*PROBLEM DETAILS*:
Each line of the listing that includes "gray" should be reported.
#### INPUT MATERIAL ####
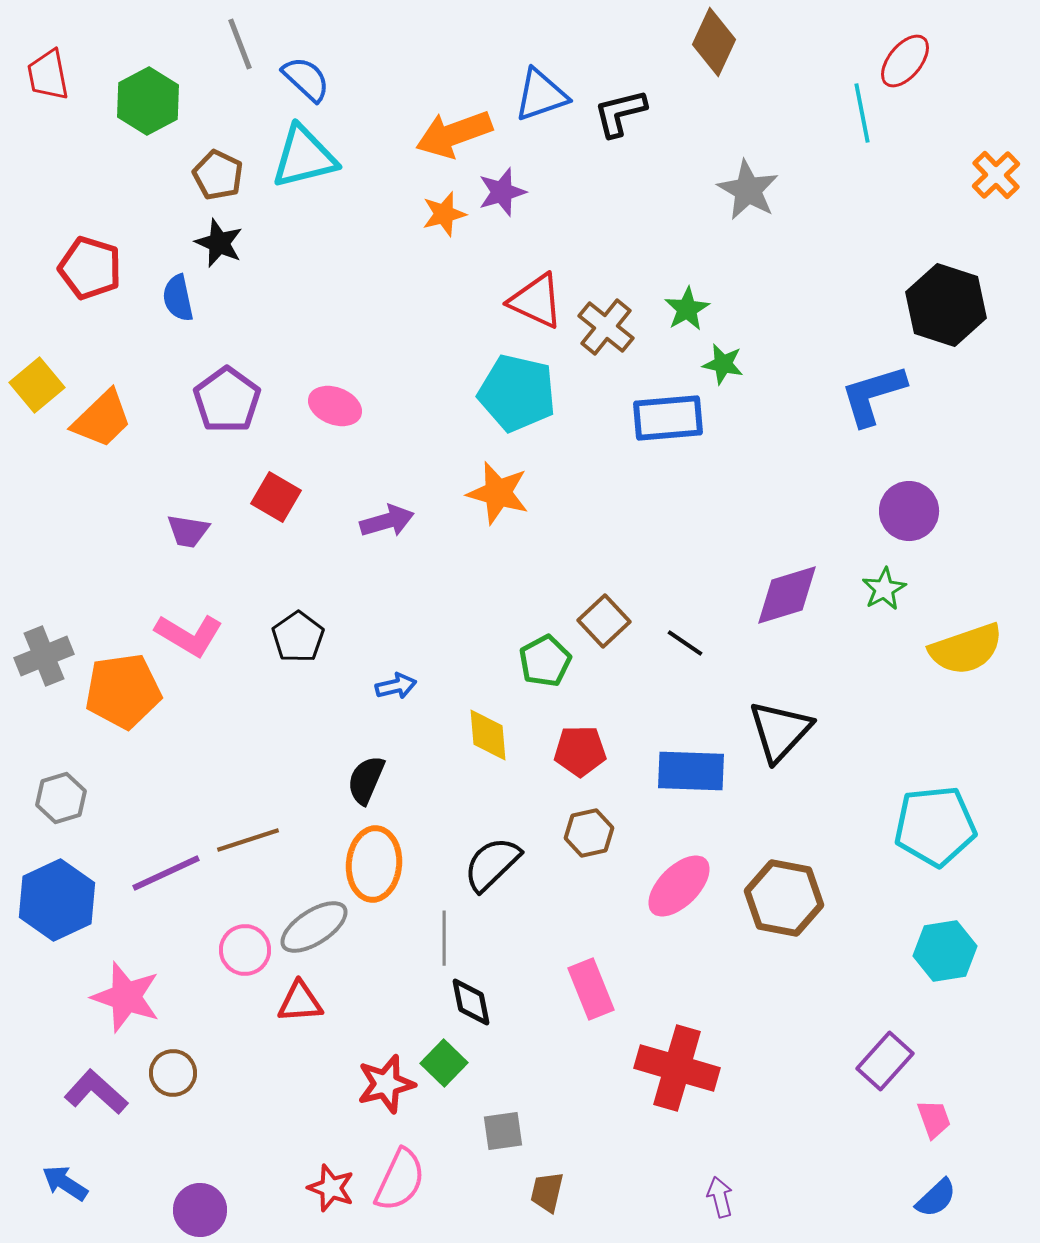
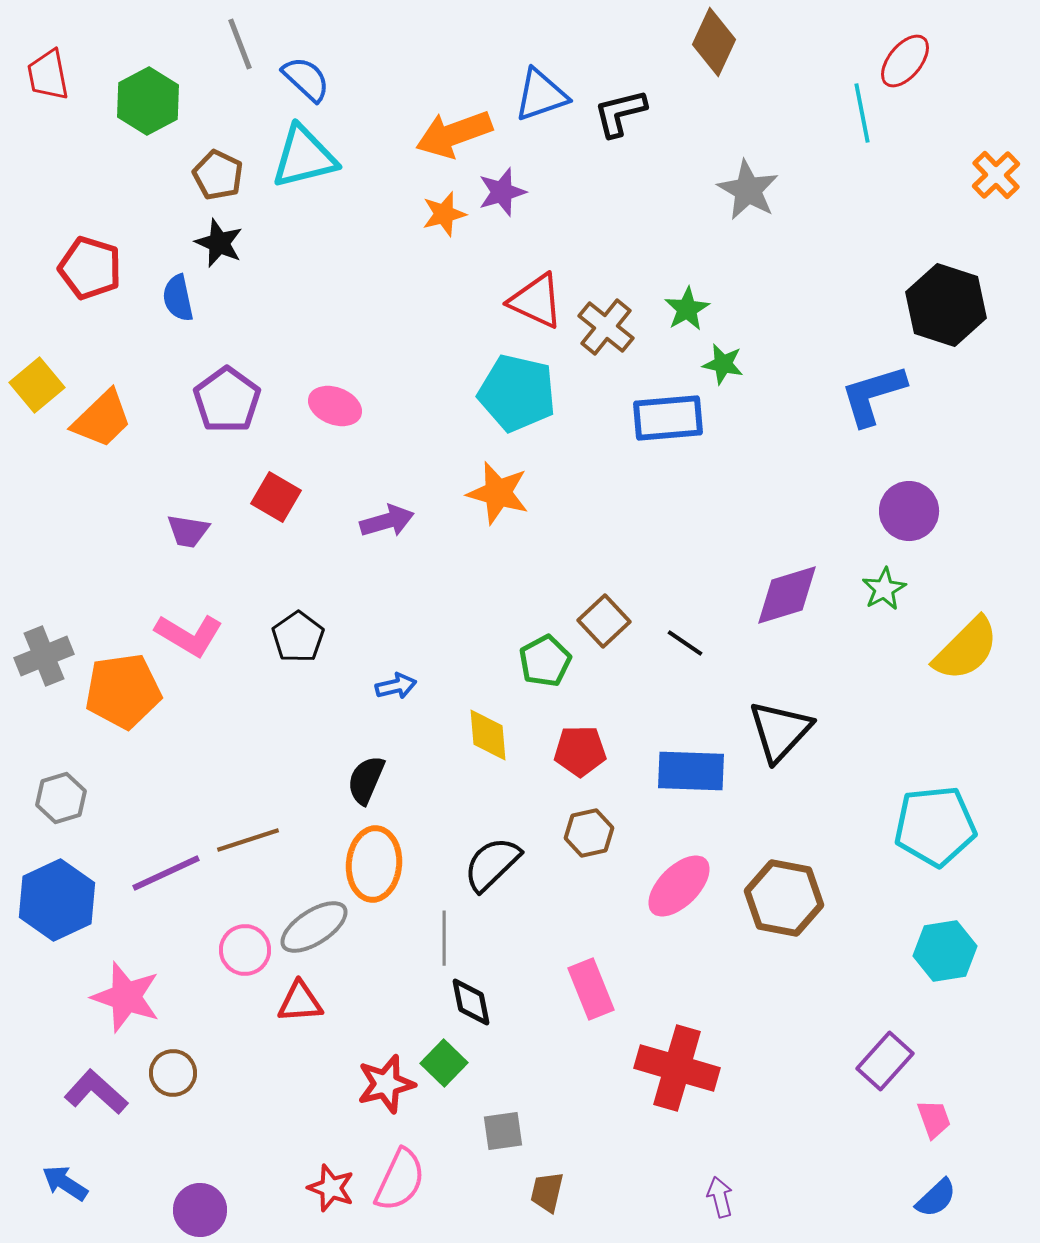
yellow semicircle at (966, 649): rotated 26 degrees counterclockwise
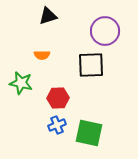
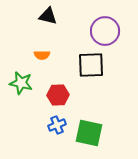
black triangle: rotated 30 degrees clockwise
red hexagon: moved 3 px up
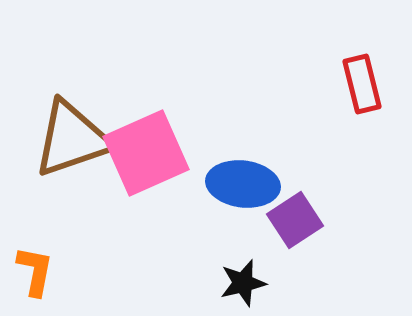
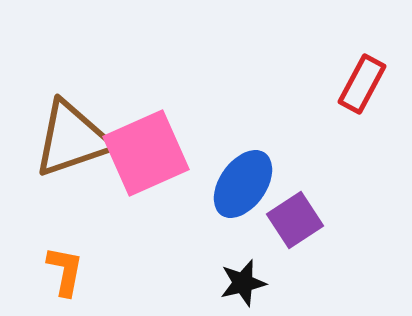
red rectangle: rotated 42 degrees clockwise
blue ellipse: rotated 62 degrees counterclockwise
orange L-shape: moved 30 px right
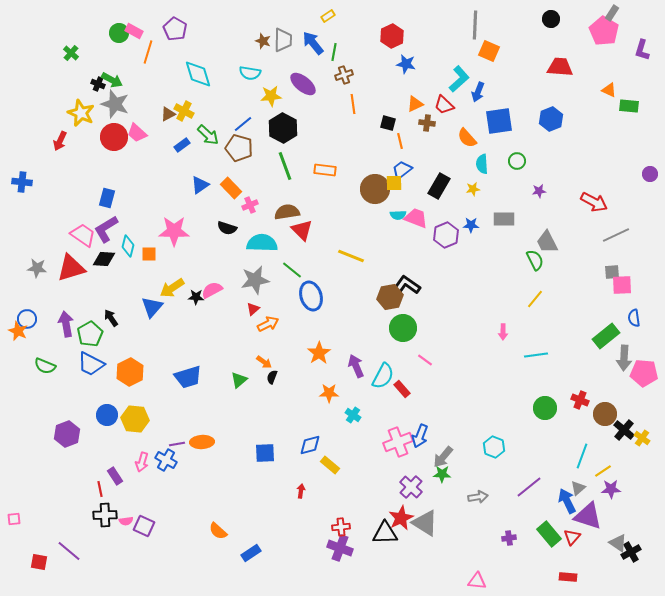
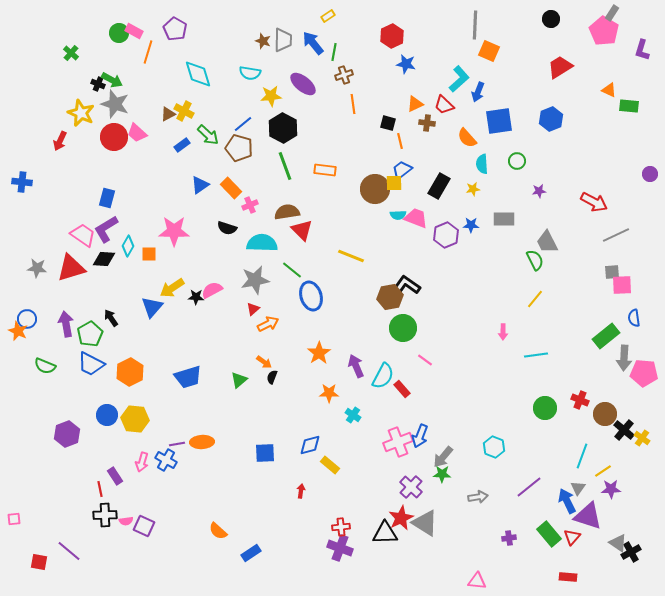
red trapezoid at (560, 67): rotated 36 degrees counterclockwise
cyan diamond at (128, 246): rotated 15 degrees clockwise
gray triangle at (578, 488): rotated 14 degrees counterclockwise
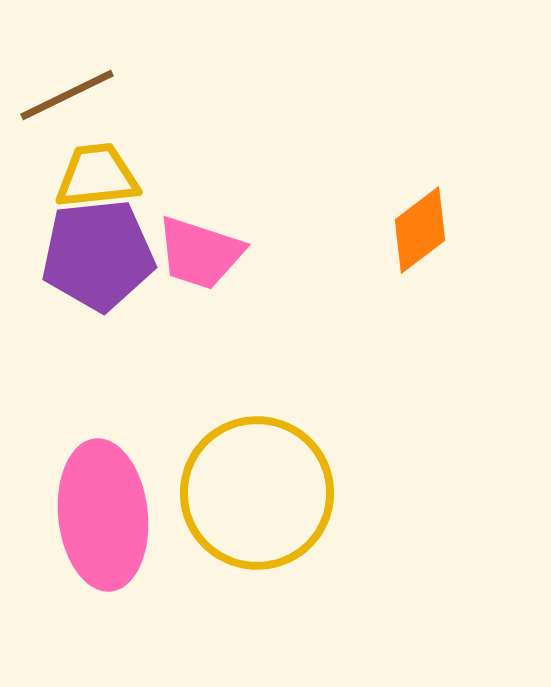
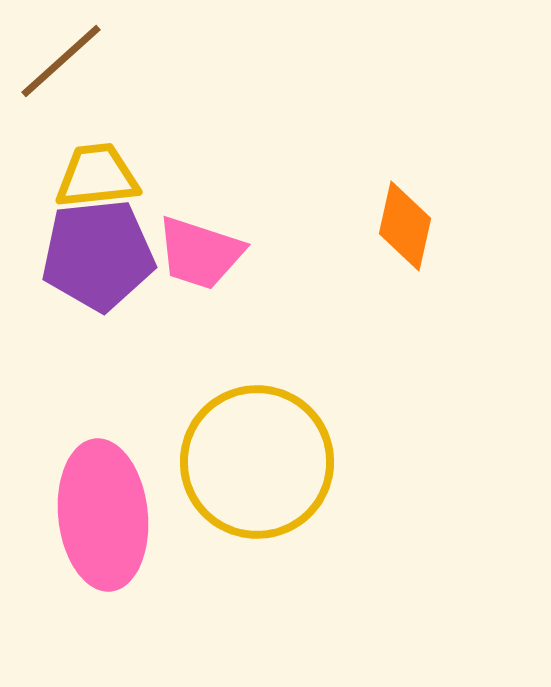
brown line: moved 6 px left, 34 px up; rotated 16 degrees counterclockwise
orange diamond: moved 15 px left, 4 px up; rotated 40 degrees counterclockwise
yellow circle: moved 31 px up
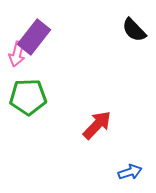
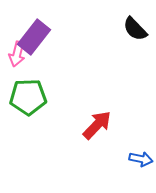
black semicircle: moved 1 px right, 1 px up
blue arrow: moved 11 px right, 13 px up; rotated 30 degrees clockwise
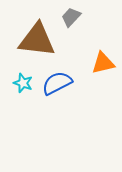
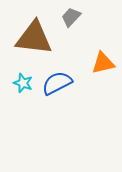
brown triangle: moved 3 px left, 2 px up
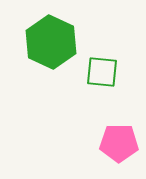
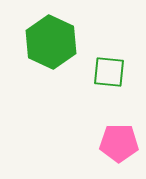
green square: moved 7 px right
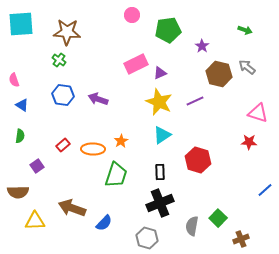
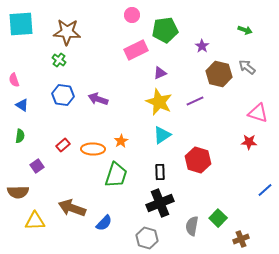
green pentagon: moved 3 px left
pink rectangle: moved 14 px up
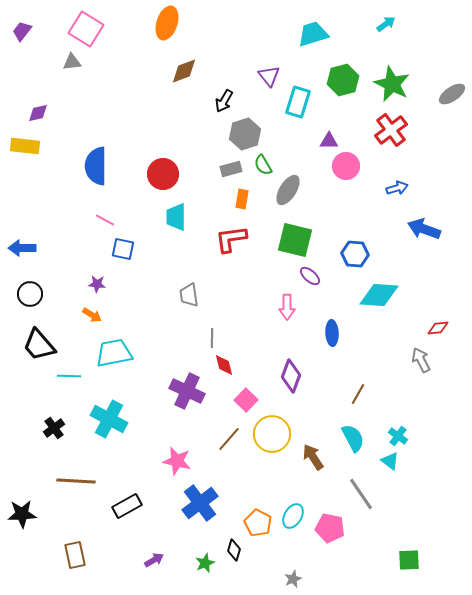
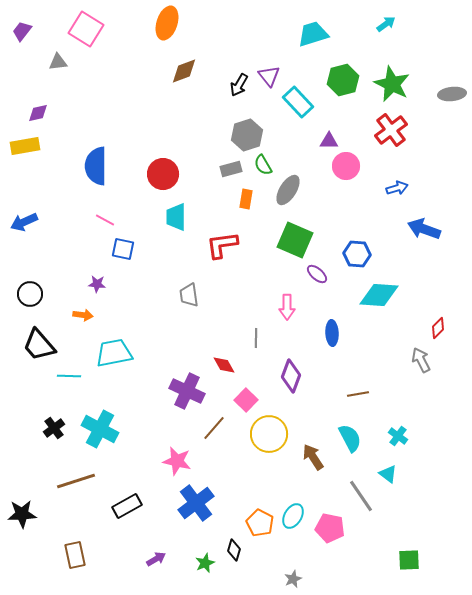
gray triangle at (72, 62): moved 14 px left
gray ellipse at (452, 94): rotated 28 degrees clockwise
black arrow at (224, 101): moved 15 px right, 16 px up
cyan rectangle at (298, 102): rotated 60 degrees counterclockwise
gray hexagon at (245, 134): moved 2 px right, 1 px down
yellow rectangle at (25, 146): rotated 16 degrees counterclockwise
orange rectangle at (242, 199): moved 4 px right
red L-shape at (231, 239): moved 9 px left, 6 px down
green square at (295, 240): rotated 9 degrees clockwise
blue arrow at (22, 248): moved 2 px right, 26 px up; rotated 24 degrees counterclockwise
blue hexagon at (355, 254): moved 2 px right
purple ellipse at (310, 276): moved 7 px right, 2 px up
orange arrow at (92, 315): moved 9 px left; rotated 24 degrees counterclockwise
red diamond at (438, 328): rotated 40 degrees counterclockwise
gray line at (212, 338): moved 44 px right
red diamond at (224, 365): rotated 15 degrees counterclockwise
brown line at (358, 394): rotated 50 degrees clockwise
cyan cross at (109, 419): moved 9 px left, 10 px down
yellow circle at (272, 434): moved 3 px left
cyan semicircle at (353, 438): moved 3 px left
brown line at (229, 439): moved 15 px left, 11 px up
cyan triangle at (390, 461): moved 2 px left, 13 px down
brown line at (76, 481): rotated 21 degrees counterclockwise
gray line at (361, 494): moved 2 px down
blue cross at (200, 503): moved 4 px left
orange pentagon at (258, 523): moved 2 px right
purple arrow at (154, 560): moved 2 px right, 1 px up
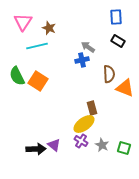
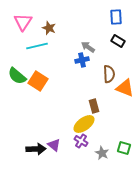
green semicircle: rotated 24 degrees counterclockwise
brown rectangle: moved 2 px right, 2 px up
gray star: moved 8 px down
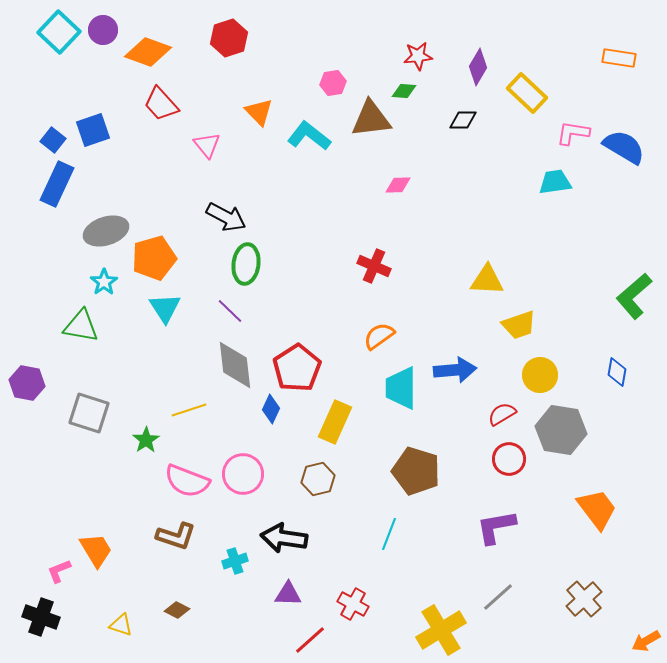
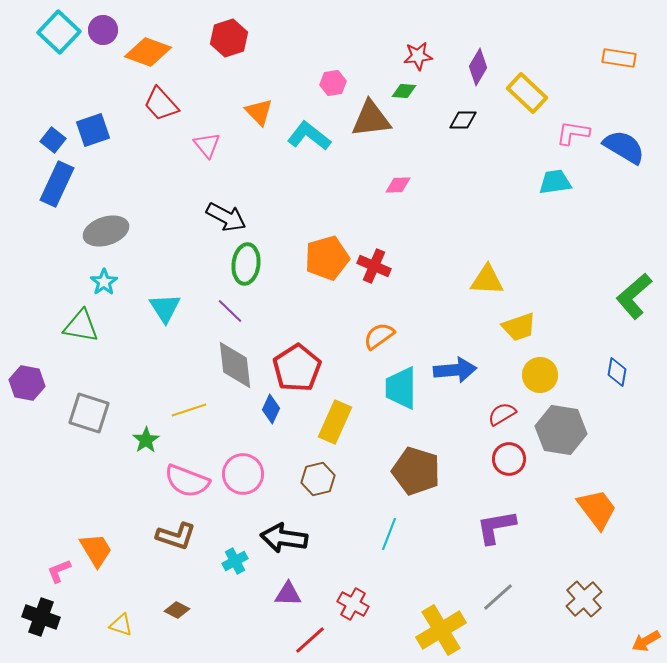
orange pentagon at (154, 258): moved 173 px right
yellow trapezoid at (519, 325): moved 2 px down
cyan cross at (235, 561): rotated 10 degrees counterclockwise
####
*WRITTEN REPLY*:
gray triangle at (578, 488): rotated 14 degrees counterclockwise
gray triangle at (72, 62): moved 14 px left
gray ellipse at (452, 94): rotated 28 degrees clockwise
gray hexagon at (245, 134): moved 2 px right, 1 px down
gray line at (212, 338): moved 44 px right
gray line at (361, 494): moved 2 px down
gray star: moved 8 px down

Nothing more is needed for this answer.